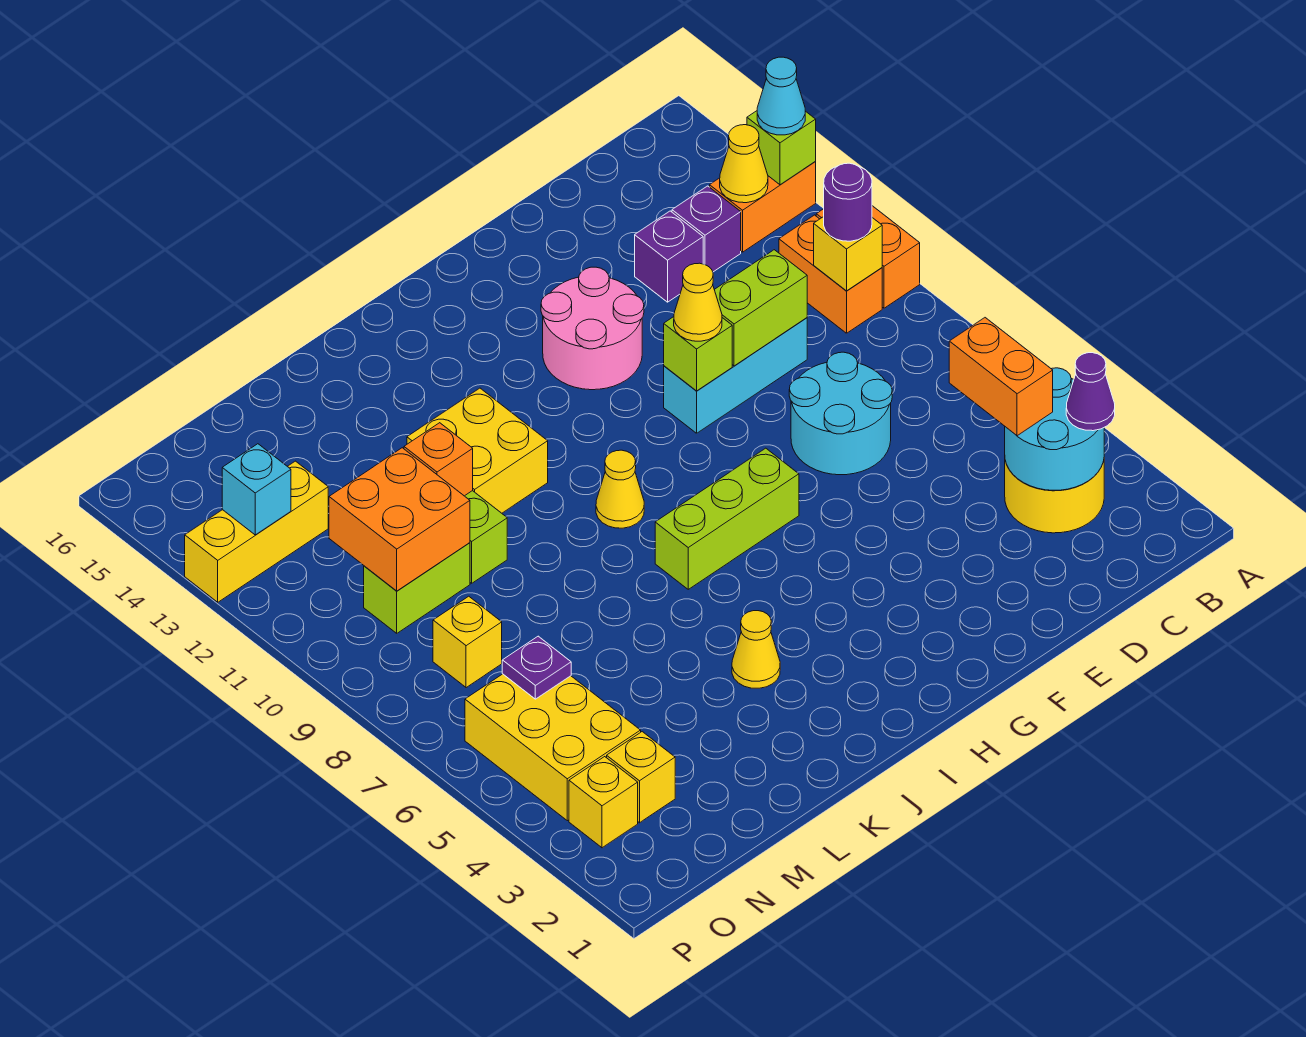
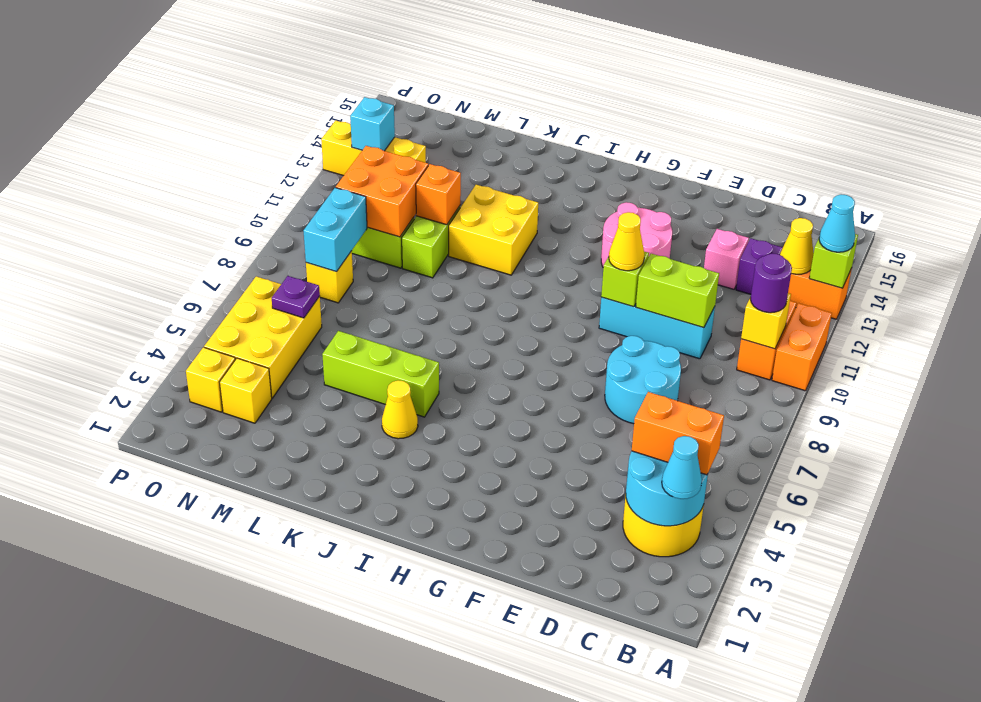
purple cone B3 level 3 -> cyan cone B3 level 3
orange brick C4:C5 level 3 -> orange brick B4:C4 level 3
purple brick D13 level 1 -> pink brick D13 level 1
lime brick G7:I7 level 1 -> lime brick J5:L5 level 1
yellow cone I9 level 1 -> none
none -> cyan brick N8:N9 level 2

----------

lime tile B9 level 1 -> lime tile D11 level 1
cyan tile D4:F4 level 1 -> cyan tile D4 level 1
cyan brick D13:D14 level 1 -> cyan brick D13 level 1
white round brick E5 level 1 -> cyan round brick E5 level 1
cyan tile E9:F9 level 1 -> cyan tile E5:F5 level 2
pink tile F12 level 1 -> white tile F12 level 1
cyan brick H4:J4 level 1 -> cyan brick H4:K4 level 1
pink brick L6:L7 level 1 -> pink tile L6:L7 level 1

----------

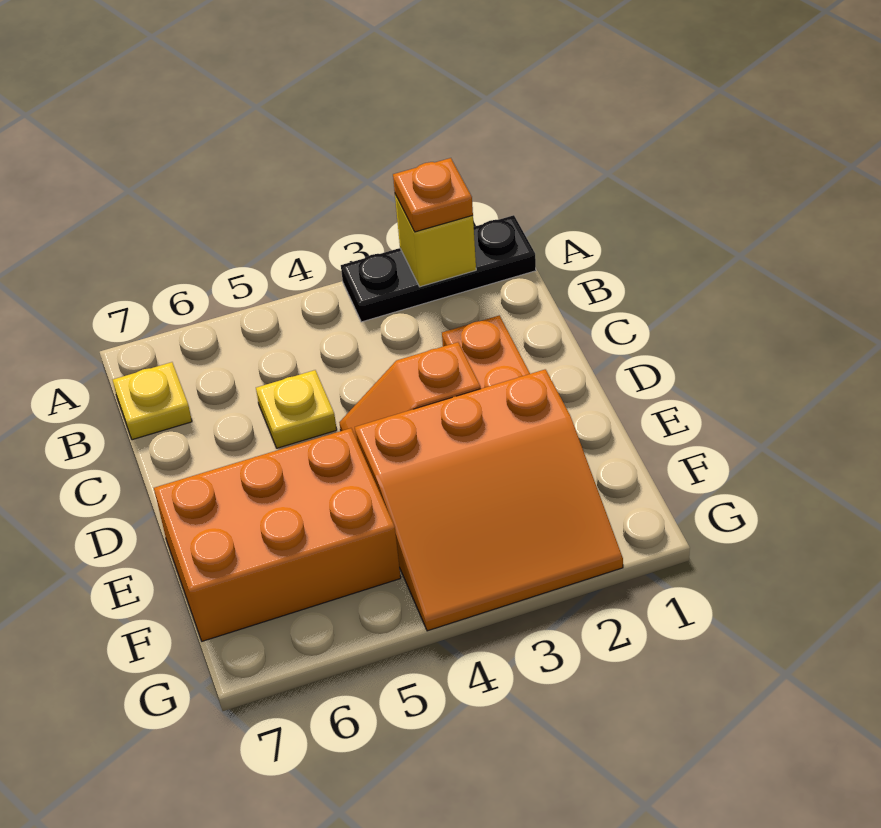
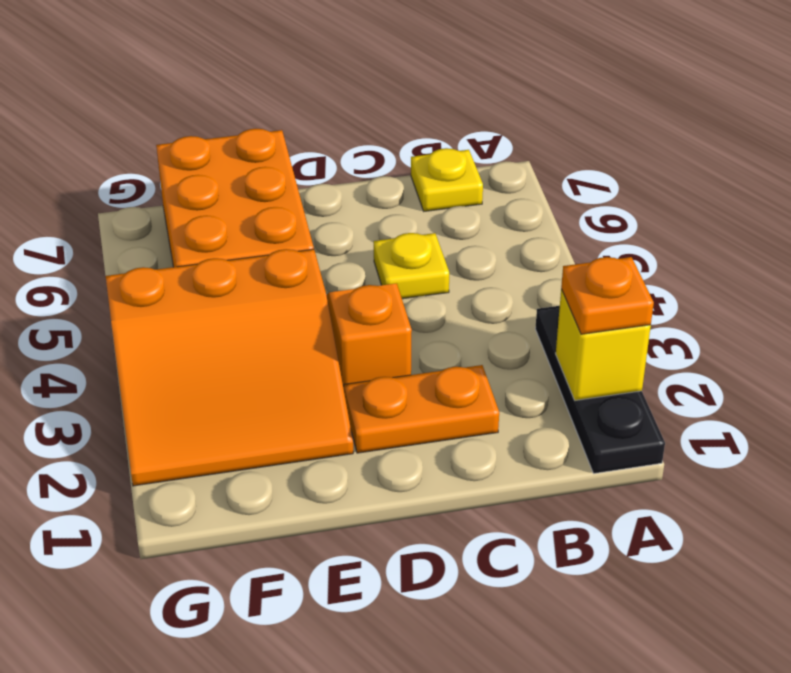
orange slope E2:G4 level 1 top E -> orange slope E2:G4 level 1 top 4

----------

» **Activity**
Determine how many lines in the listing above hold the word "lime", answering with the number only.

» **Finished task**
2